» **WHAT THE TASK REQUIRES**: Filter the entries below, keeping only lines with "blanc".

[Before-and-after object listings]
▽

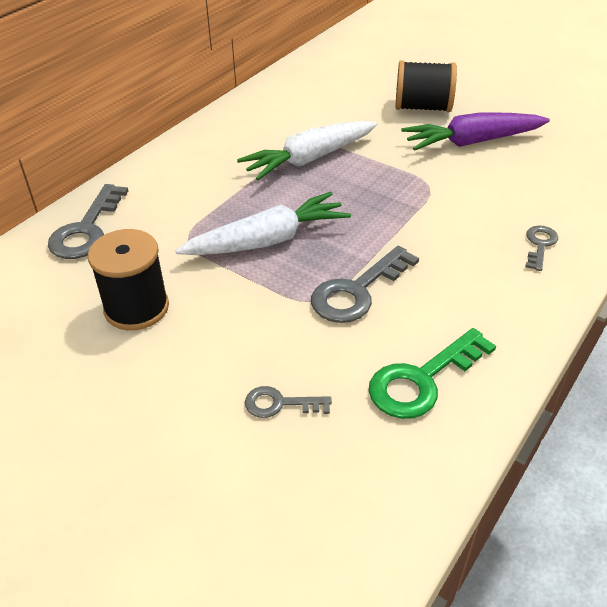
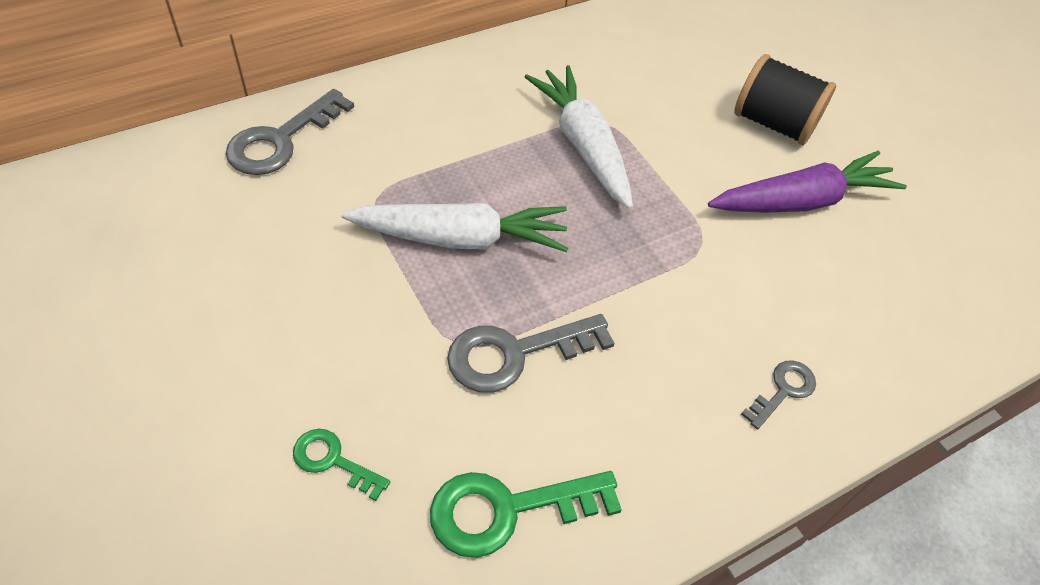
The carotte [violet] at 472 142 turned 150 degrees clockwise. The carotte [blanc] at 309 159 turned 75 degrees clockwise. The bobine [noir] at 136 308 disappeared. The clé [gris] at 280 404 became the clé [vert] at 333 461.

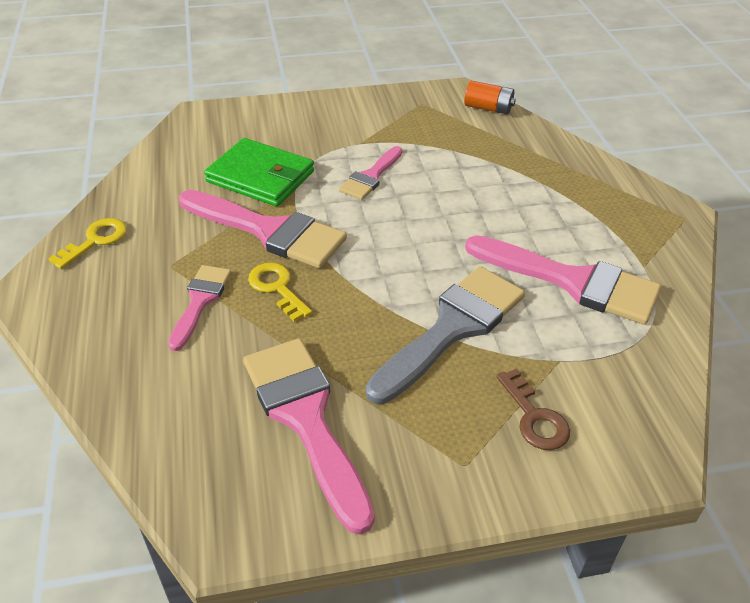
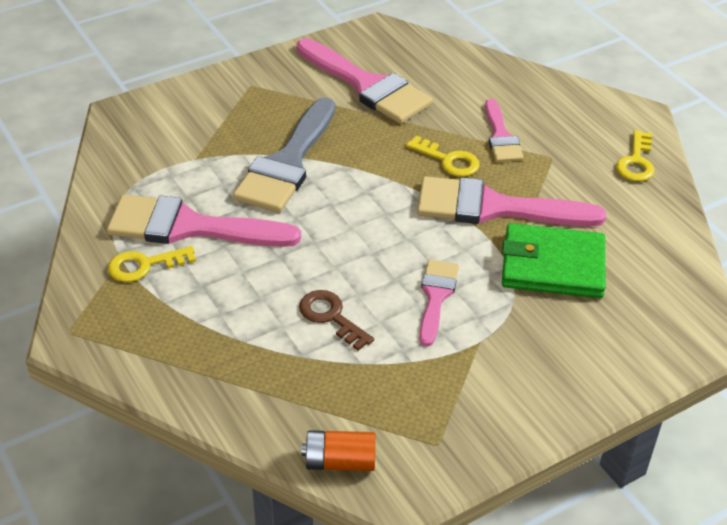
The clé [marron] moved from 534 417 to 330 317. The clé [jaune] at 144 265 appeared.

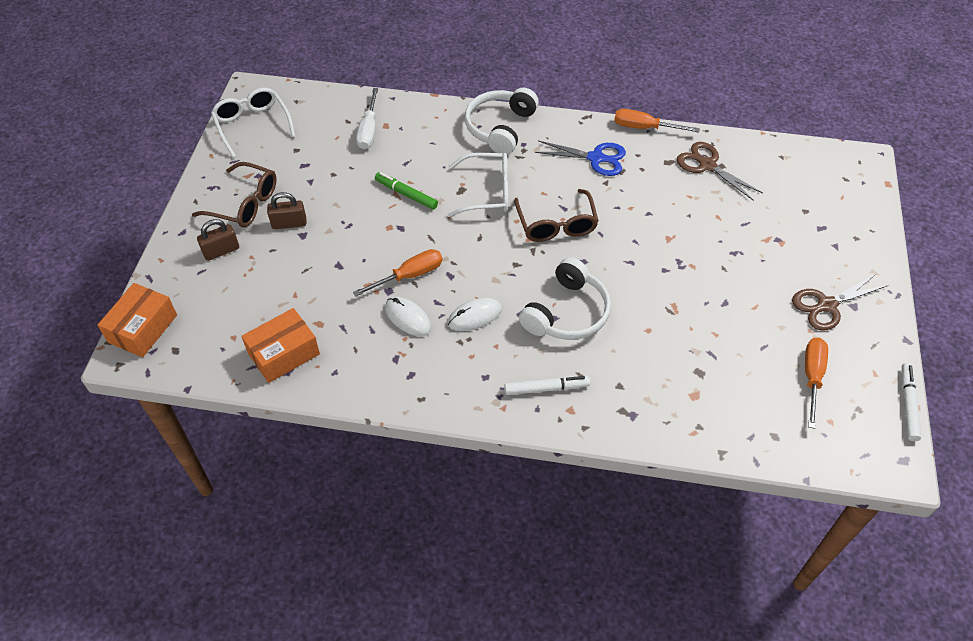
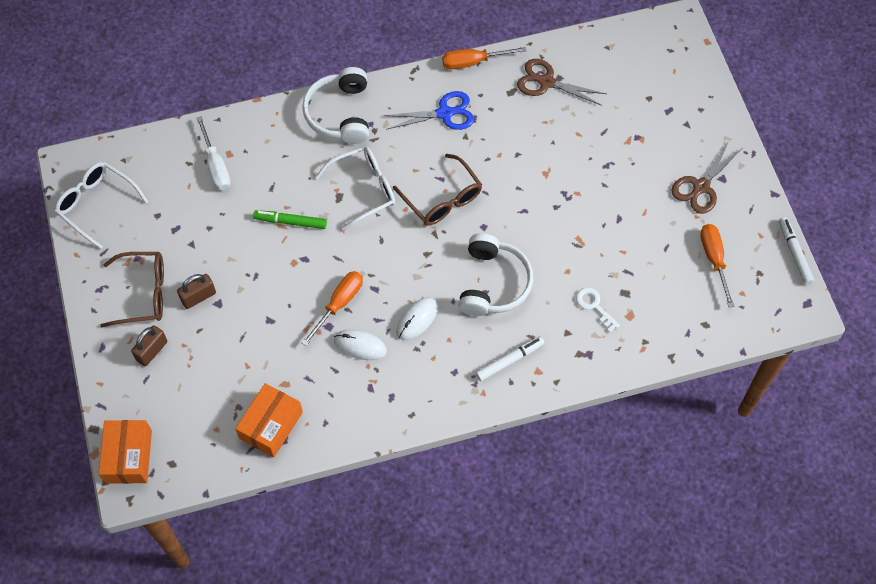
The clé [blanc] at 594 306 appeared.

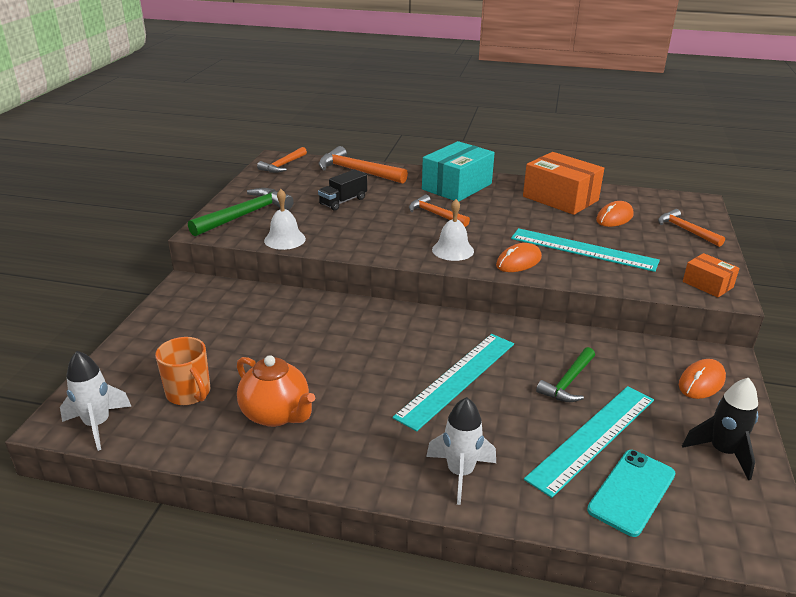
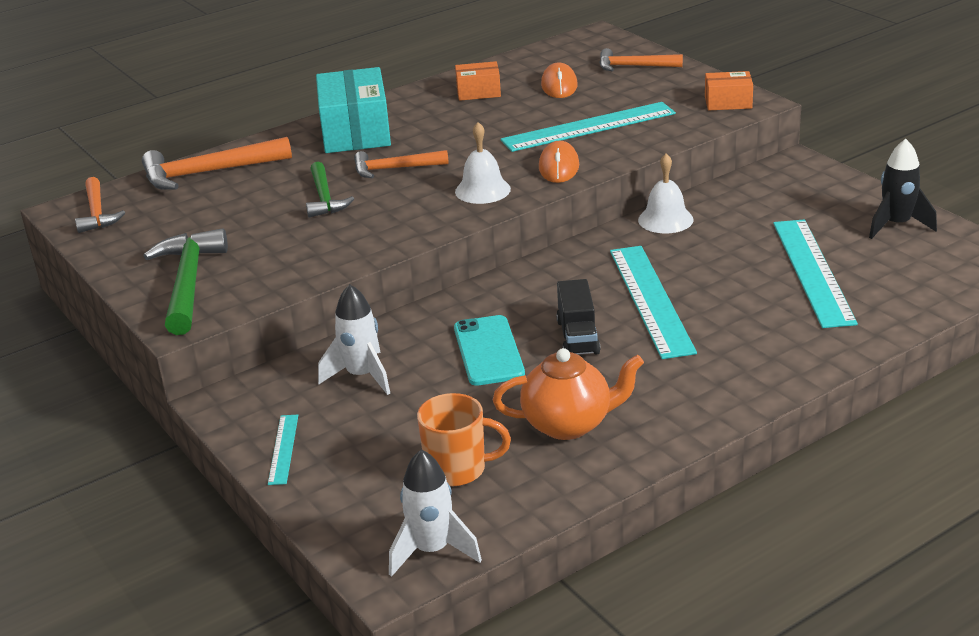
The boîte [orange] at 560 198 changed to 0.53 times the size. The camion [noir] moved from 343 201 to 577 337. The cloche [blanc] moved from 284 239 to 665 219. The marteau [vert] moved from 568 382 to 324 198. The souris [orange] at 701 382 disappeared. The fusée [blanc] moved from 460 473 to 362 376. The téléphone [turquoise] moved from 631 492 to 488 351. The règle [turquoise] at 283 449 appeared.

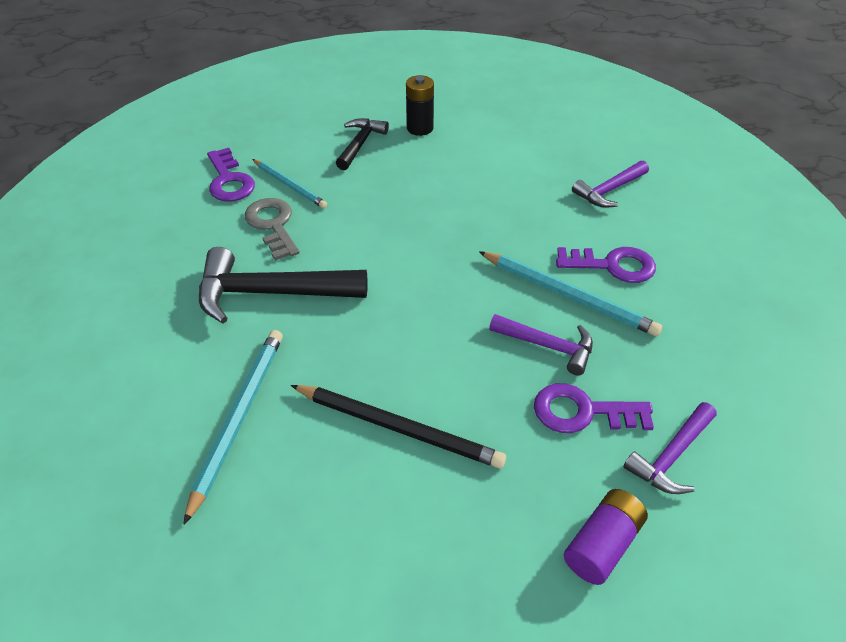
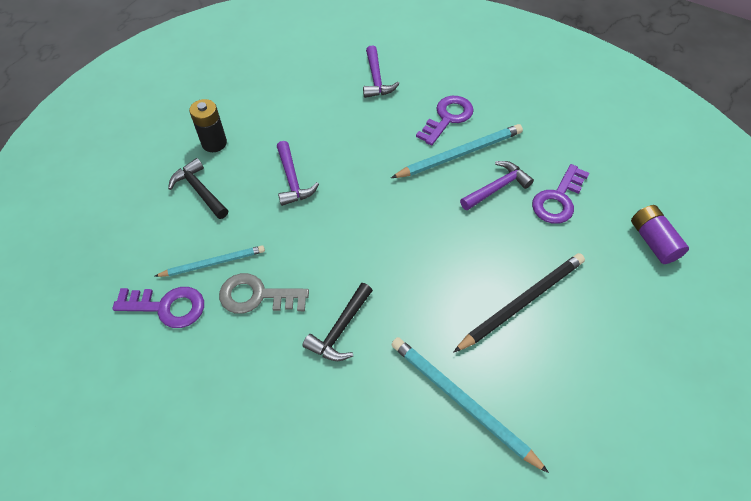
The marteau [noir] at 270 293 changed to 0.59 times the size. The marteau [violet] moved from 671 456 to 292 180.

△

» **ANSWER TO THIS EXERCISE**:
The carotte [violet] at 472 142 turned 150 degrees clockwise. The carotte [blanc] at 309 159 turned 75 degrees clockwise. The bobine [noir] at 136 308 disappeared. The clé [gris] at 280 404 became the clé [vert] at 333 461.
The clé [blanc] at 594 306 appeared.
The boîte [orange] at 560 198 changed to 0.53 times the size. The camion [noir] moved from 343 201 to 577 337. The cloche [blanc] moved from 284 239 to 665 219. The marteau [vert] moved from 568 382 to 324 198. The souris [orange] at 701 382 disappeared. The fusée [blanc] moved from 460 473 to 362 376. The téléphone [turquoise] moved from 631 492 to 488 351. The règle [turquoise] at 283 449 appeared.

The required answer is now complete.